═══ MATERIAL FOR THE TASK

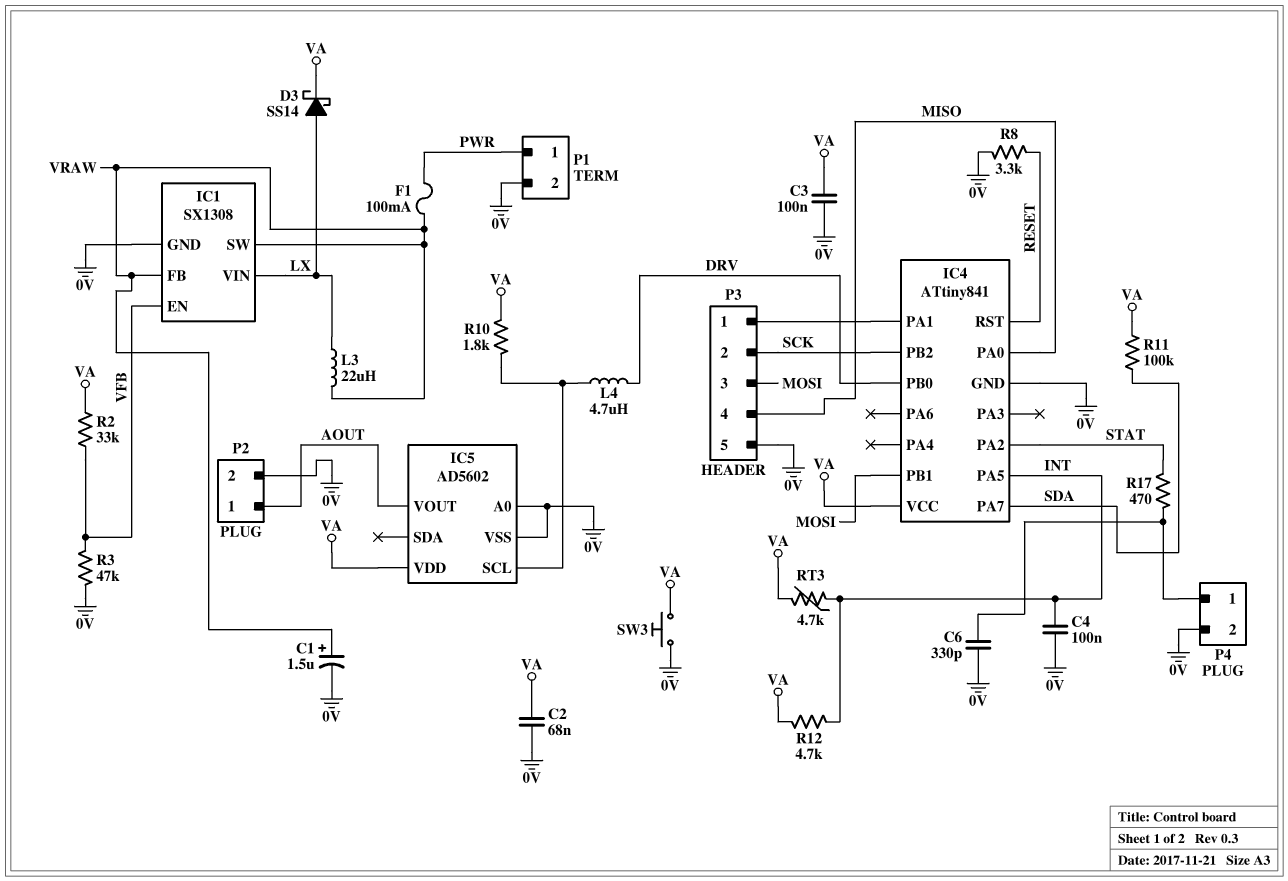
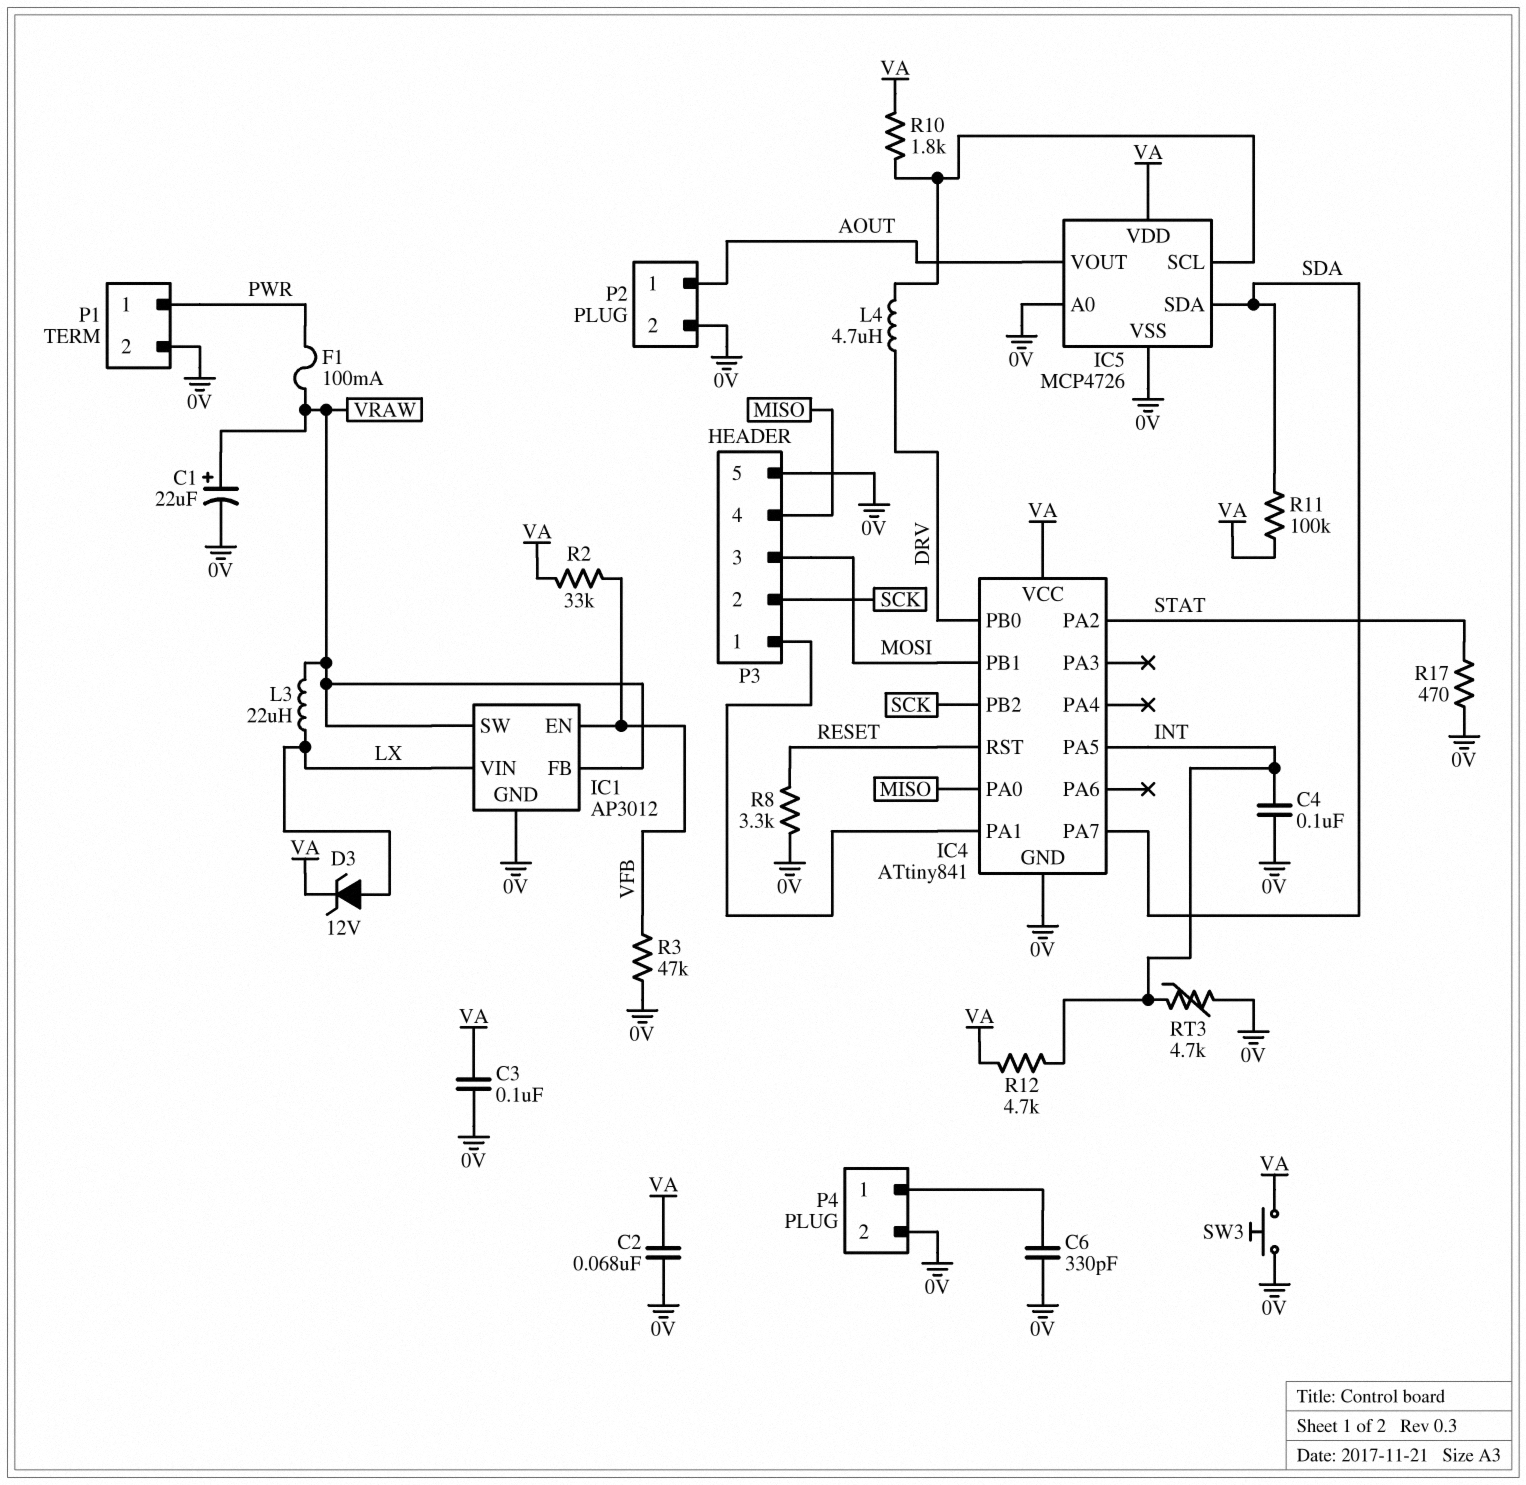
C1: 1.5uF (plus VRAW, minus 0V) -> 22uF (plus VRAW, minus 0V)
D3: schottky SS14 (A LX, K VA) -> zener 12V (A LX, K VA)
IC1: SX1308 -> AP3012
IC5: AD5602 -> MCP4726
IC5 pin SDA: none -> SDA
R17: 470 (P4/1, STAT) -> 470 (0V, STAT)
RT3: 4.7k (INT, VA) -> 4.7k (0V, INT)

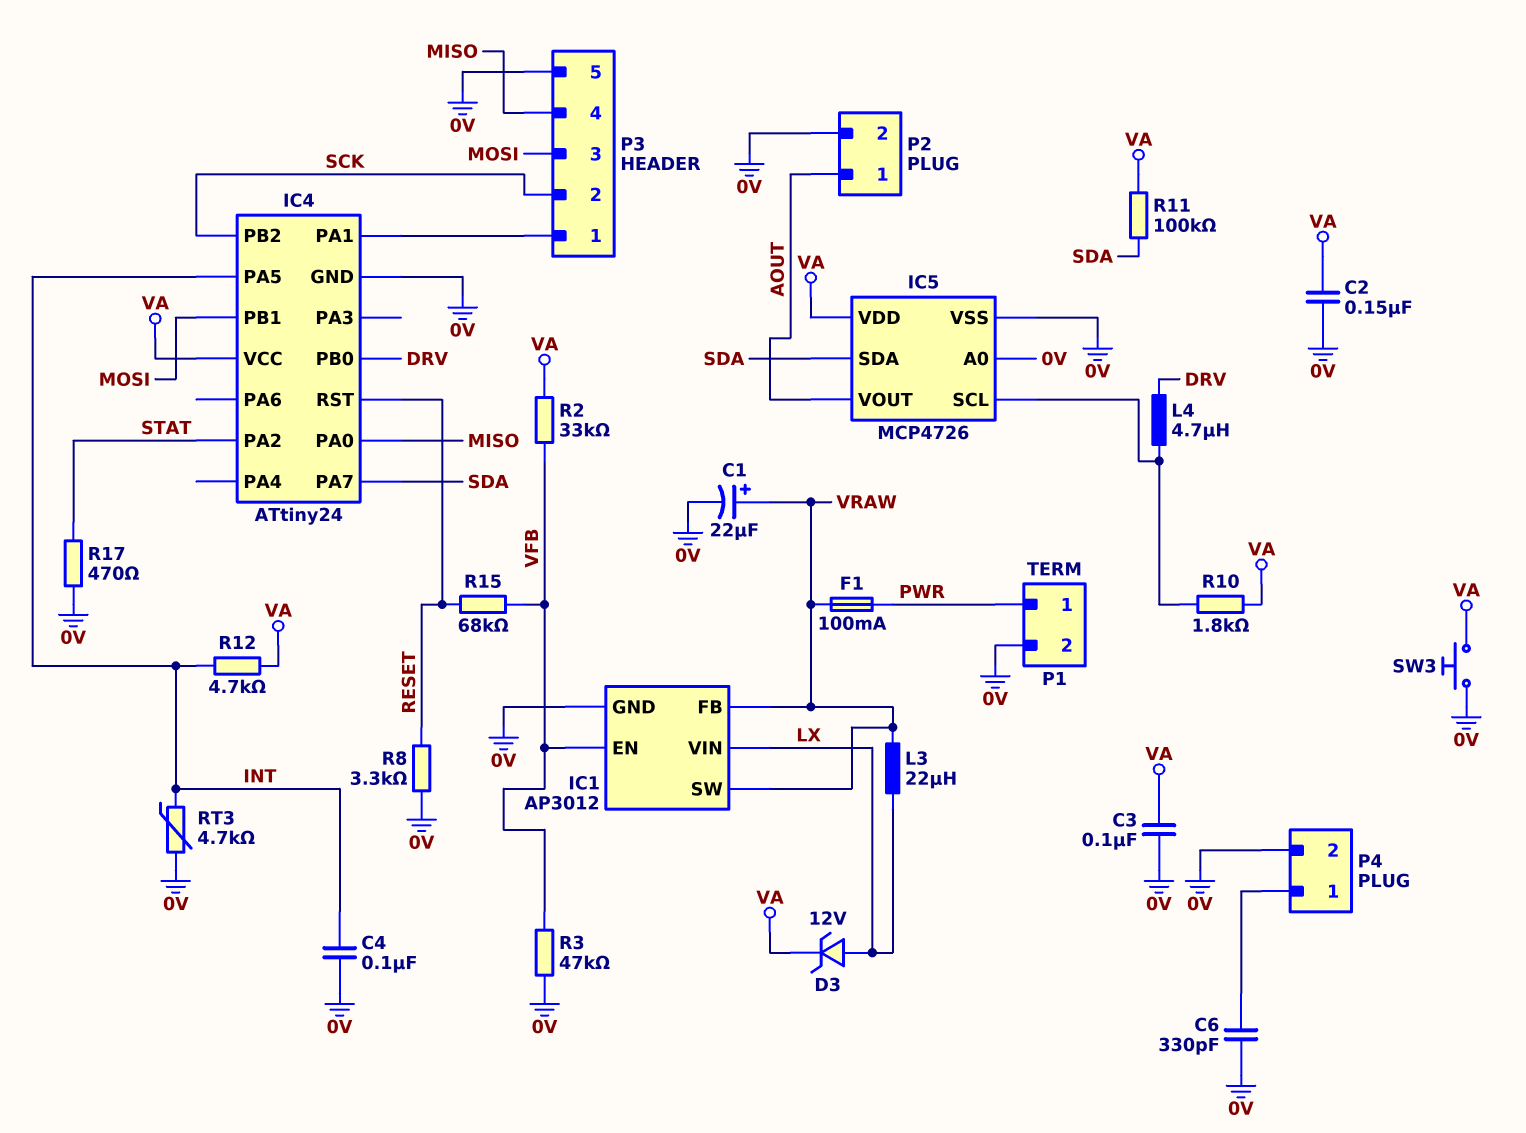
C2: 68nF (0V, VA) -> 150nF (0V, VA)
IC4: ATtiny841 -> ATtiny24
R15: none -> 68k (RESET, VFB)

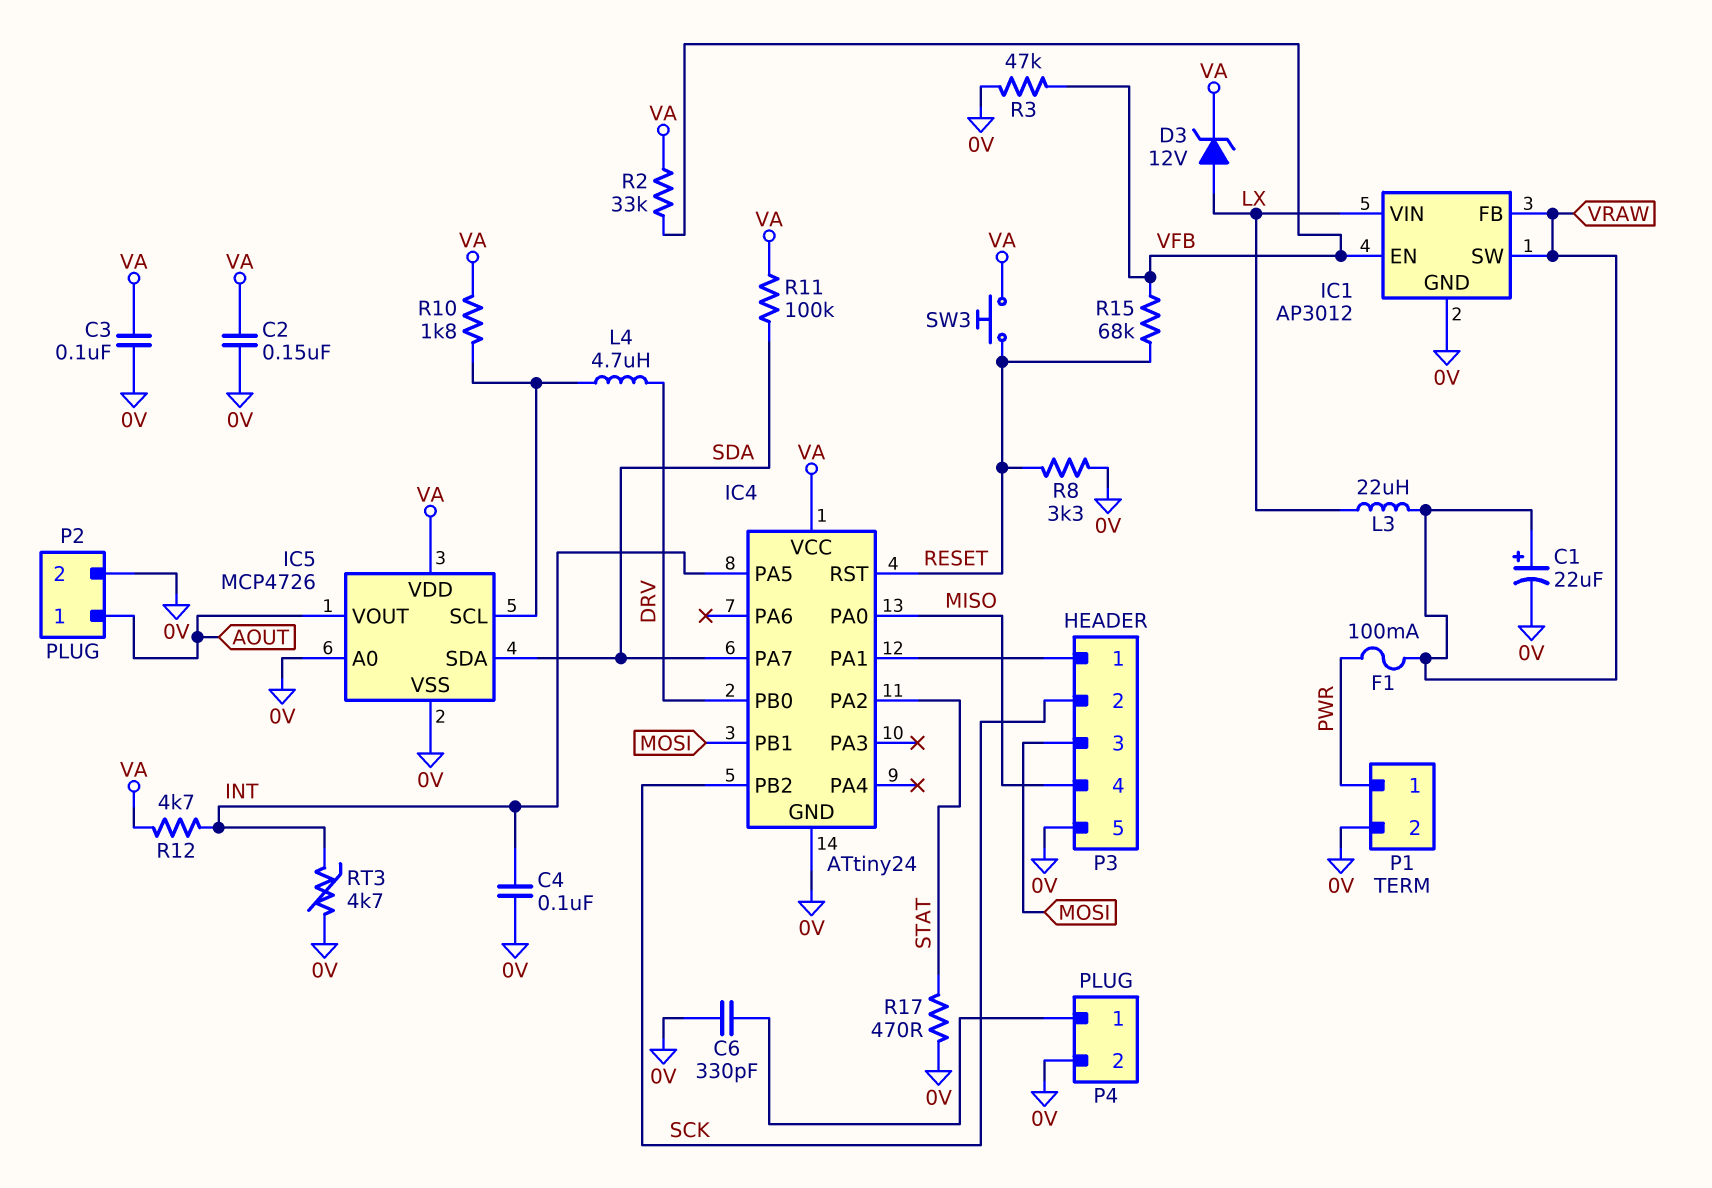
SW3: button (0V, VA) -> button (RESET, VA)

══════

> WHAT YOU NEED TO DO
A single number is required: the count of lines in the data above that include the word "RESET".

> THE ANSWER
2